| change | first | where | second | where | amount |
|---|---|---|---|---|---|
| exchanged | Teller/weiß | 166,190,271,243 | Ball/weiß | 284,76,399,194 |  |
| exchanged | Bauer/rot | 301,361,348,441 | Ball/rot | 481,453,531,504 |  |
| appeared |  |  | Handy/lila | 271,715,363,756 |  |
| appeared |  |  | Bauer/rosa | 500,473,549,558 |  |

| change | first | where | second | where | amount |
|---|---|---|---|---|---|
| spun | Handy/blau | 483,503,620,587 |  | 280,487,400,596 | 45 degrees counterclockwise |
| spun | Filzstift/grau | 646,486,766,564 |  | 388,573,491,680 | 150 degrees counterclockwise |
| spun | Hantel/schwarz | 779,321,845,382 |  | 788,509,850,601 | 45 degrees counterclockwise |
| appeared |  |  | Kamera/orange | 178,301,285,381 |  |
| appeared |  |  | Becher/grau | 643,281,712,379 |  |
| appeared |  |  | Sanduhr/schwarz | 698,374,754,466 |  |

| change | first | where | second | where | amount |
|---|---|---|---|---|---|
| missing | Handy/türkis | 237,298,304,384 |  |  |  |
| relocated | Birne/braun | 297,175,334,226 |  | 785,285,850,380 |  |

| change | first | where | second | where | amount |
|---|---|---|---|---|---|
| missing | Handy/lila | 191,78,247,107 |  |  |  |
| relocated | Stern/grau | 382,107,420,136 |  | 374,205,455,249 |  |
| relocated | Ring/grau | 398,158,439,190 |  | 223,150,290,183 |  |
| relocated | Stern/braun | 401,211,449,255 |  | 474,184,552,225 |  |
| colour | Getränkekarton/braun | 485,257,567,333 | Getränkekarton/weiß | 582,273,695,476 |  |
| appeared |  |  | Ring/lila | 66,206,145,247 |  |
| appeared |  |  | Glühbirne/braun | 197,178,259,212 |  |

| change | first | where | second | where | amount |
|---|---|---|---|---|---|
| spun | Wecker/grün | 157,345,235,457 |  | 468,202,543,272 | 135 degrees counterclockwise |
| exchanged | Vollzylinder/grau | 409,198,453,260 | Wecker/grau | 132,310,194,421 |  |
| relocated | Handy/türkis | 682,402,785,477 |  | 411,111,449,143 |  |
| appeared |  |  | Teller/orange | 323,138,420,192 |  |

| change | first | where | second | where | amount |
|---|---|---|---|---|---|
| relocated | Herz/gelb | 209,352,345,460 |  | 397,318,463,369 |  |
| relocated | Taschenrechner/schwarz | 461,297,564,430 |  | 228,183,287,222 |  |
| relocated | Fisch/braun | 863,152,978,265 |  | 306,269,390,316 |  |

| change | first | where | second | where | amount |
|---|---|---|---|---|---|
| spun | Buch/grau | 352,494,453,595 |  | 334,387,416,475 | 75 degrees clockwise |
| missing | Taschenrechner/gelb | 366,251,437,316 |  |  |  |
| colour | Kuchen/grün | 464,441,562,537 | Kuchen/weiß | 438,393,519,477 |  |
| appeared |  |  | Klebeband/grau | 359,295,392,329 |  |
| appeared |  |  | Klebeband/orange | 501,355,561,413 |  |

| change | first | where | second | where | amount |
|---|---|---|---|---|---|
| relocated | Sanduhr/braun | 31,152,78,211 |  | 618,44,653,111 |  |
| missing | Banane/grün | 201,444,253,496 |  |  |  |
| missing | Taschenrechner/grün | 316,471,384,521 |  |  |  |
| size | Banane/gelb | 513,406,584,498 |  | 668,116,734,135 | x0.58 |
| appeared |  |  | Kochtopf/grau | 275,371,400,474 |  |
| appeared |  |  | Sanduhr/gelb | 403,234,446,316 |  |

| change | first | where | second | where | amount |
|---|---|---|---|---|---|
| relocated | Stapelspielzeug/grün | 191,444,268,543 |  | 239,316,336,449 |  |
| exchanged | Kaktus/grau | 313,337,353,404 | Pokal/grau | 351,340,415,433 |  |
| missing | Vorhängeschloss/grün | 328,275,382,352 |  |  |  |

● **Your assignment**
The data above must be repeated in its entirety, exactly as given.

● **Task result**
| change | first | where | second | where | amount |
|---|---|---|---|---|---|
| exchanged | Teller/weiß | 166,190,271,243 | Ball/weiß | 284,76,399,194 |  |
| exchanged | Bauer/rot | 301,361,348,441 | Ball/rot | 481,453,531,504 |  |
| appeared |  |  | Handy/lila | 271,715,363,756 |  |
| appeared |  |  | Bauer/rosa | 500,473,549,558 |  |

| change | first | where | second | where | amount |
|---|---|---|---|---|---|
| spun | Handy/blau | 483,503,620,587 |  | 280,487,400,596 | 45 degrees counterclockwise |
| spun | Filzstift/grau | 646,486,766,564 |  | 388,573,491,680 | 150 degrees counterclockwise |
| spun | Hantel/schwarz | 779,321,845,382 |  | 788,509,850,601 | 45 degrees counterclockwise |
| appeared |  |  | Kamera/orange | 178,301,285,381 |  |
| appeared |  |  | Becher/grau | 643,281,712,379 |  |
| appeared |  |  | Sanduhr/schwarz | 698,374,754,466 |  |

| change | first | where | second | where | amount |
|---|---|---|---|---|---|
| missing | Handy/türkis | 237,298,304,384 |  |  |  |
| relocated | Birne/braun | 297,175,334,226 |  | 785,285,850,380 |  |

| change | first | where | second | where | amount |
|---|---|---|---|---|---|
| missing | Handy/lila | 191,78,247,107 |  |  |  |
| relocated | Stern/grau | 382,107,420,136 |  | 374,205,455,249 |  |
| relocated | Ring/grau | 398,158,439,190 |  | 223,150,290,183 |  |
| relocated | Stern/braun | 401,211,449,255 |  | 474,184,552,225 |  |
| colour | Getränkekarton/braun | 485,257,567,333 | Getränkekarton/weiß | 582,273,695,476 |  |
| appeared |  |  | Ring/lila | 66,206,145,247 |  |
| appeared |  |  | Glühbirne/braun | 197,178,259,212 |  |

| change | first | where | second | where | amount |
|---|---|---|---|---|---|
| spun | Wecker/grün | 157,345,235,457 |  | 468,202,543,272 | 135 degrees counterclockwise |
| exchanged | Vollzylinder/grau | 409,198,453,260 | Wecker/grau | 132,310,194,421 |  |
| relocated | Handy/türkis | 682,402,785,477 |  | 411,111,449,143 |  |
| appeared |  |  | Teller/orange | 323,138,420,192 |  |

| change | first | where | second | where | amount |
|---|---|---|---|---|---|
| relocated | Herz/gelb | 209,352,345,460 |  | 397,318,463,369 |  |
| relocated | Taschenrechner/schwarz | 461,297,564,430 |  | 228,183,287,222 |  |
| relocated | Fisch/braun | 863,152,978,265 |  | 306,269,390,316 |  |

| change | first | where | second | where | amount |
|---|---|---|---|---|---|
| spun | Buch/grau | 352,494,453,595 |  | 334,387,416,475 | 75 degrees clockwise |
| missing | Taschenrechner/gelb | 366,251,437,316 |  |  |  |
| colour | Kuchen/grün | 464,441,562,537 | Kuchen/weiß | 438,393,519,477 |  |
| appeared |  |  | Klebeband/grau | 359,295,392,329 |  |
| appeared |  |  | Klebeband/orange | 501,355,561,413 |  |

| change | first | where | second | where | amount |
|---|---|---|---|---|---|
| relocated | Sanduhr/braun | 31,152,78,211 |  | 618,44,653,111 |  |
| missing | Banane/grün | 201,444,253,496 |  |  |  |
| missing | Taschenrechner/grün | 316,471,384,521 |  |  |  |
| size | Banane/gelb | 513,406,584,498 |  | 668,116,734,135 | x0.58 |
| appeared |  |  | Kochtopf/grau | 275,371,400,474 |  |
| appeared |  |  | Sanduhr/gelb | 403,234,446,316 |  |

| change | first | where | second | where | amount |
|---|---|---|---|---|---|
| relocated | Stapelspielzeug/grün | 191,444,268,543 |  | 239,316,336,449 |  |
| exchanged | Kaktus/grau | 313,337,353,404 | Pokal/grau | 351,340,415,433 |  |
| missing | Vorhängeschloss/grün | 328,275,382,352 |  |  |  |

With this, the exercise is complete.